Please copy out the entries until you have copied the line that contains "LA2: lamp (GND, SIG5) -> lamp (SIG5, VA)", beginning with the first line.
--- Dataset excerpts ---
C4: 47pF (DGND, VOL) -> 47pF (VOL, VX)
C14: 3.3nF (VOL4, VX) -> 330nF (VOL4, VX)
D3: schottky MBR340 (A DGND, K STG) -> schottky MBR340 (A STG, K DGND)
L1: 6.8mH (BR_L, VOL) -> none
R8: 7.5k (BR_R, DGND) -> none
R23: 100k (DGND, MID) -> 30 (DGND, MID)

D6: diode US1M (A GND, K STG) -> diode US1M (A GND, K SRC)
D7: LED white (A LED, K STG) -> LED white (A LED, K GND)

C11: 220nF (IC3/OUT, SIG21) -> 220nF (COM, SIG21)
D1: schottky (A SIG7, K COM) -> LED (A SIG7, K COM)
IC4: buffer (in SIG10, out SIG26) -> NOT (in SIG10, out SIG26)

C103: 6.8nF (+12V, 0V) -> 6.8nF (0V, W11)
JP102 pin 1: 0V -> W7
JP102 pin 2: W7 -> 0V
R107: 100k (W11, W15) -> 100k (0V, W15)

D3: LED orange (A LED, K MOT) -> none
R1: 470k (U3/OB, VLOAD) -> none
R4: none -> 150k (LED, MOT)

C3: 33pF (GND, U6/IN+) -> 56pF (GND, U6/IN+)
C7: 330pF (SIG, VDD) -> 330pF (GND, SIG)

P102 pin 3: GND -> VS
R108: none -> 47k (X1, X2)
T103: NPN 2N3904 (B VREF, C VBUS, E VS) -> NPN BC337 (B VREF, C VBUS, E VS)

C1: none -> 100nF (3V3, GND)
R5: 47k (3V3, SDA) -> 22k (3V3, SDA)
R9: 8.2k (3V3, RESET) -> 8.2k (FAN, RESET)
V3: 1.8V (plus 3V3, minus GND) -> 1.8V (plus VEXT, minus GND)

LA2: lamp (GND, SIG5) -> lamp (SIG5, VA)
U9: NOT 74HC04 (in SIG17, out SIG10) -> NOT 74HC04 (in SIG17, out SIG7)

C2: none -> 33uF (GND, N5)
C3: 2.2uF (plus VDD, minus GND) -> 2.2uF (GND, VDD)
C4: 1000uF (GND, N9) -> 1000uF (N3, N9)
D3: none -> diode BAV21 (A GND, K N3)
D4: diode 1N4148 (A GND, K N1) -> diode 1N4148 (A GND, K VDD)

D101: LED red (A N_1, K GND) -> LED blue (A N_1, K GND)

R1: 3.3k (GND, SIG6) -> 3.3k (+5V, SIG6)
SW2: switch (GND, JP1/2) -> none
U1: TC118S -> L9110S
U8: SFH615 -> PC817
---
**Expected output**:
C4: 47pF (DGND, VOL) -> 47pF (VOL, VX)
C14: 3.3nF (VOL4, VX) -> 330nF (VOL4, VX)
D3: schottky MBR340 (A DGND, K STG) -> schottky MBR340 (A STG, K DGND)
L1: 6.8mH (BR_L, VOL) -> none
R8: 7.5k (BR_R, DGND) -> none
R23: 100k (DGND, MID) -> 30 (DGND, MID)

D6: diode US1M (A GND, K STG) -> diode US1M (A GND, K SRC)
D7: LED white (A LED, K STG) -> LED white (A LED, K GND)

C11: 220nF (IC3/OUT, SIG21) -> 220nF (COM, SIG21)
D1: schottky (A SIG7, K COM) -> LED (A SIG7, K COM)
IC4: buffer (in SIG10, out SIG26) -> NOT (in SIG10, out SIG26)

C103: 6.8nF (+12V, 0V) -> 6.8nF (0V, W11)
JP102 pin 1: 0V -> W7
JP102 pin 2: W7 -> 0V
R107: 100k (W11, W15) -> 100k (0V, W15)

D3: LED orange (A LED, K MOT) -> none
R1: 470k (U3/OB, VLOAD) -> none
R4: none -> 150k (LED, MOT)

C3: 33pF (GND, U6/IN+) -> 56pF (GND, U6/IN+)
C7: 330pF (SIG, VDD) -> 330pF (GND, SIG)

P102 pin 3: GND -> VS
R108: none -> 47k (X1, X2)
T103: NPN 2N3904 (B VREF, C VBUS, E VS) -> NPN BC337 (B VREF, C VBUS, E VS)

C1: none -> 100nF (3V3, GND)
R5: 47k (3V3, SDA) -> 22k (3V3, SDA)
R9: 8.2k (3V3, RESET) -> 8.2k (FAN, RESET)
V3: 1.8V (plus 3V3, minus GND) -> 1.8V (plus VEXT, minus GND)

LA2: lamp (GND, SIG5) -> lamp (SIG5, VA)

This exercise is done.